--- Directions for this task ---
Copy out, word for word, everything from the start of the entries below through the line that contains "cyan square: moved 4 px right, 1", including that line. Omit the pictures from your output.

Stored data entries
-.-.-
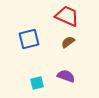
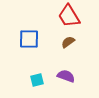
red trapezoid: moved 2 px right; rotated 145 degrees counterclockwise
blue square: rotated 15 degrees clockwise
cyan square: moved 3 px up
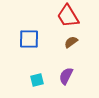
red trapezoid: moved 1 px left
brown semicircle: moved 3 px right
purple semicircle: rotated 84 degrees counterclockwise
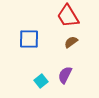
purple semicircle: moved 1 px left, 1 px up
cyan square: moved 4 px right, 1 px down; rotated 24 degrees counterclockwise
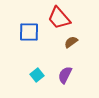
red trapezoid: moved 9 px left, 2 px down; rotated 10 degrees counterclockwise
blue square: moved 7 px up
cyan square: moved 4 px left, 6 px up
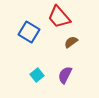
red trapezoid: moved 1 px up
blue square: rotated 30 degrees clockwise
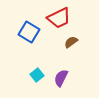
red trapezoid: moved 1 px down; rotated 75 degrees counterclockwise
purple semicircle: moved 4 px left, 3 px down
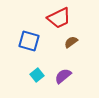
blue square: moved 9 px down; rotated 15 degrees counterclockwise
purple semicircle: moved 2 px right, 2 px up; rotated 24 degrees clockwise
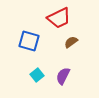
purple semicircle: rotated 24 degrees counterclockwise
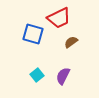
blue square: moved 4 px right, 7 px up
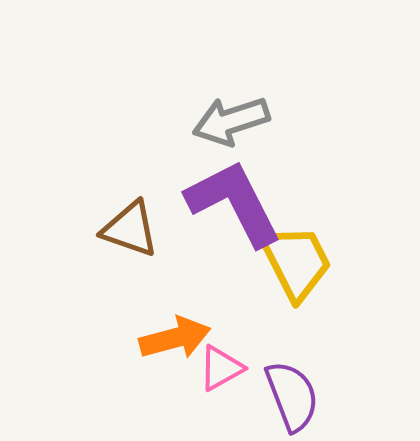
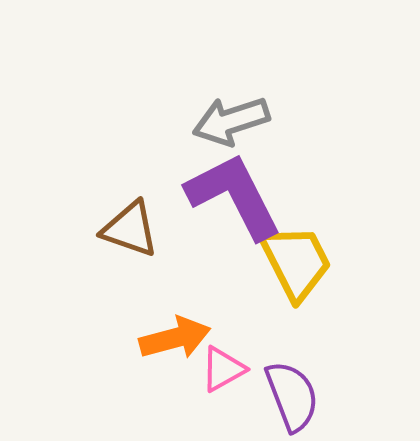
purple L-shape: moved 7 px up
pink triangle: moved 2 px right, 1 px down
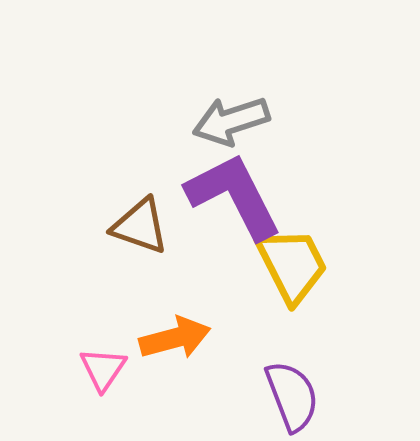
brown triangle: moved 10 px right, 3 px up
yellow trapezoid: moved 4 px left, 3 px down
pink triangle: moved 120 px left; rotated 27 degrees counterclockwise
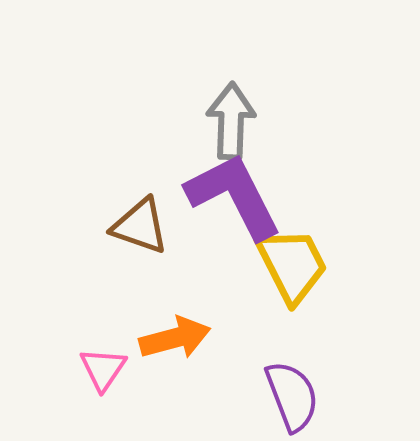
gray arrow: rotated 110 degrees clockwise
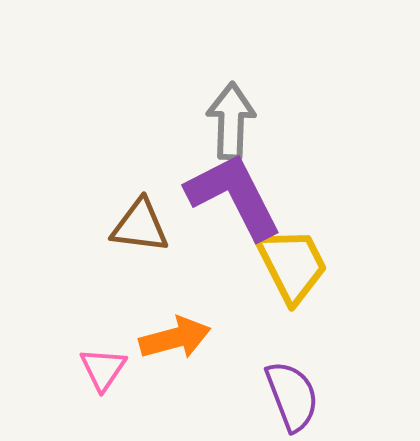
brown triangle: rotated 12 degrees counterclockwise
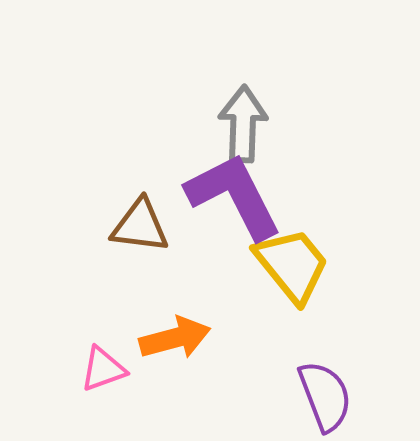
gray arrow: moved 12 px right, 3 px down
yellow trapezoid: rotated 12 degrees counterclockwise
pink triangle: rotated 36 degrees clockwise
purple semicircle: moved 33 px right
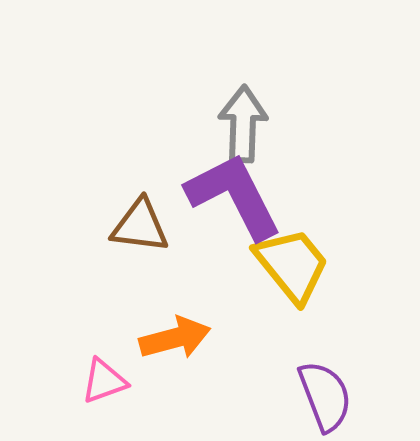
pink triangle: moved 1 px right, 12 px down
-.-.-
--- Written answer ---
red trapezoid: moved 2 px right; rotated 145 degrees counterclockwise
blue square: rotated 15 degrees clockwise
cyan square: moved 3 px up
red trapezoid: moved 1 px left
brown semicircle: moved 3 px right
purple semicircle: rotated 84 degrees counterclockwise
purple semicircle: moved 1 px left, 1 px up
cyan square: moved 4 px right, 1 px down; rotated 24 degrees counterclockwise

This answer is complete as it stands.